What you have to do: Transcribe the records that follow. Keep every word exactly, and drop the pictures.

Data shown:
* * * * *
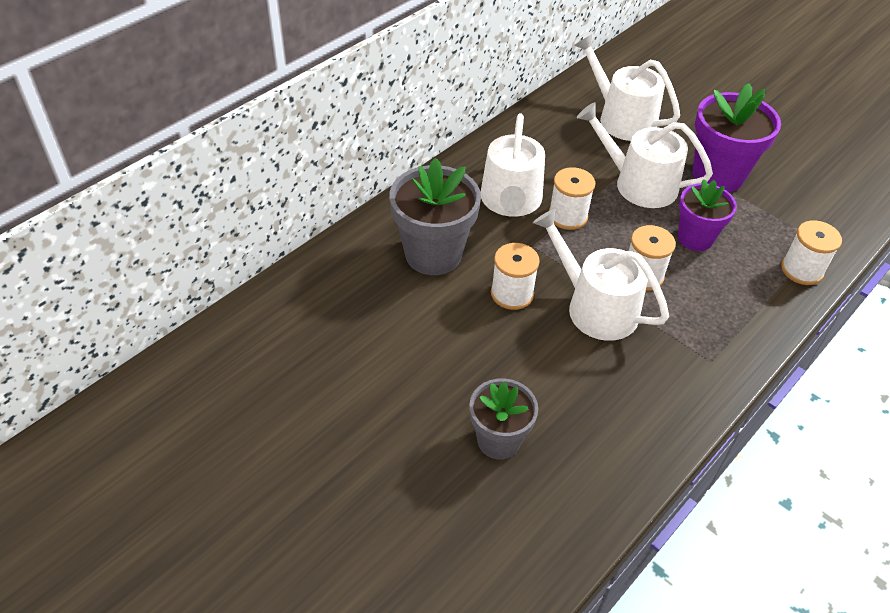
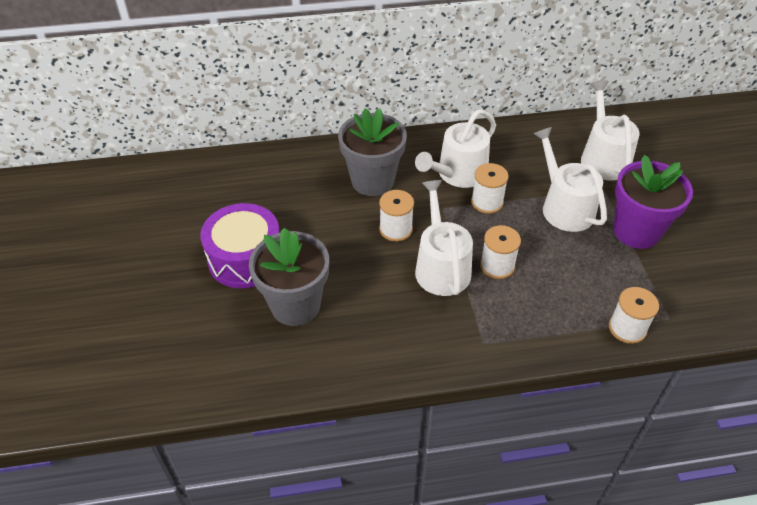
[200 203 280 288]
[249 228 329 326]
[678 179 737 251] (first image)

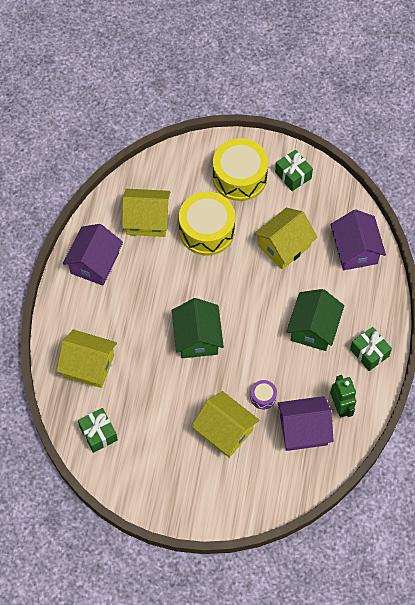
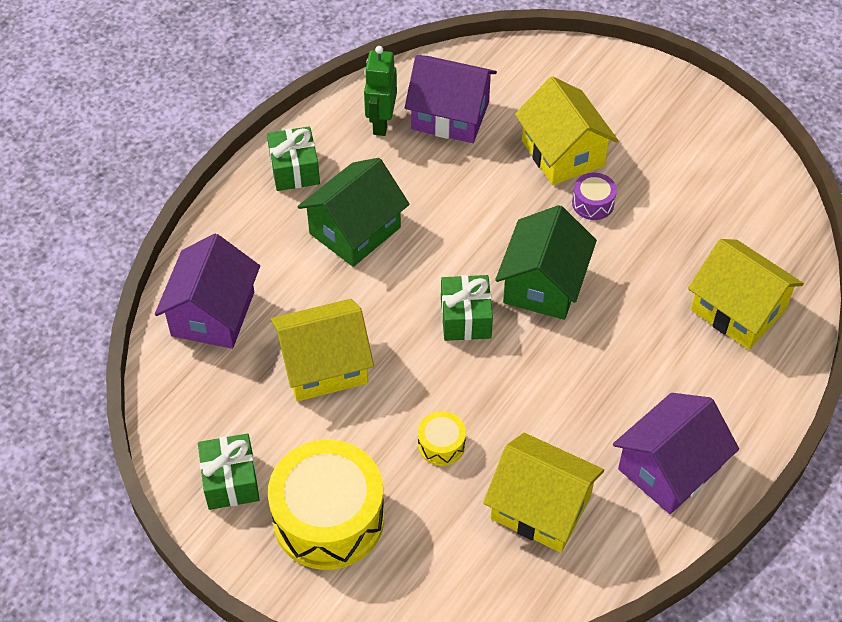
[418 411 466 466]
[441 275 493 341]
[572 173 617 220]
* * * * *
Result of this task:
[200 203 280 288]
[249 228 329 326]
[678 179 737 251] (first image)

[418 411 466 466]
[441 275 493 341]
[572 173 617 220]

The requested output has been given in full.